<<<<
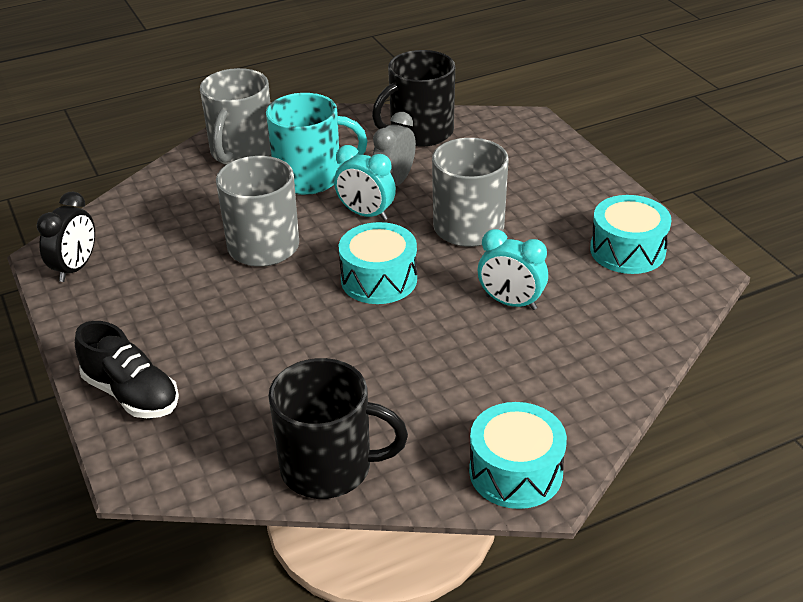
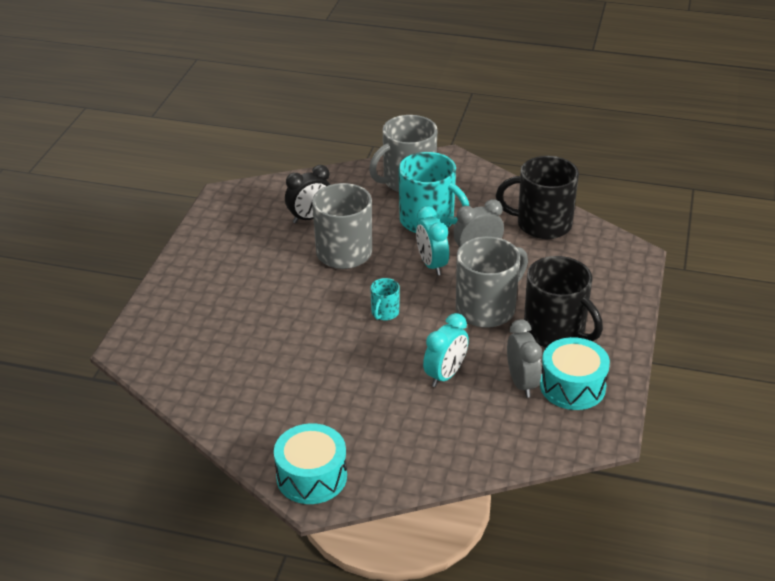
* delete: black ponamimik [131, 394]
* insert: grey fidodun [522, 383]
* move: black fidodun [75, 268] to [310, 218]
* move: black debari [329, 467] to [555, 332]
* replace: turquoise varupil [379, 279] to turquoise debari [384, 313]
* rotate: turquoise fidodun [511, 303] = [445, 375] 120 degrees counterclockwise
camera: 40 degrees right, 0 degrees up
>>>>
— Work to be completed —
Only an exact copy is wanted here: the line containing "fidodun [522, 383]" and every later line, up to and including the last line of the listing.

— Exercise response —
* insert: grey fidodun [522, 383]
* move: black fidodun [75, 268] to [310, 218]
* move: black debari [329, 467] to [555, 332]
* replace: turquoise varupil [379, 279] to turquoise debari [384, 313]
* rotate: turquoise fidodun [511, 303] = [445, 375] 120 degrees counterclockwise
camera: 40 degrees right, 0 degrees up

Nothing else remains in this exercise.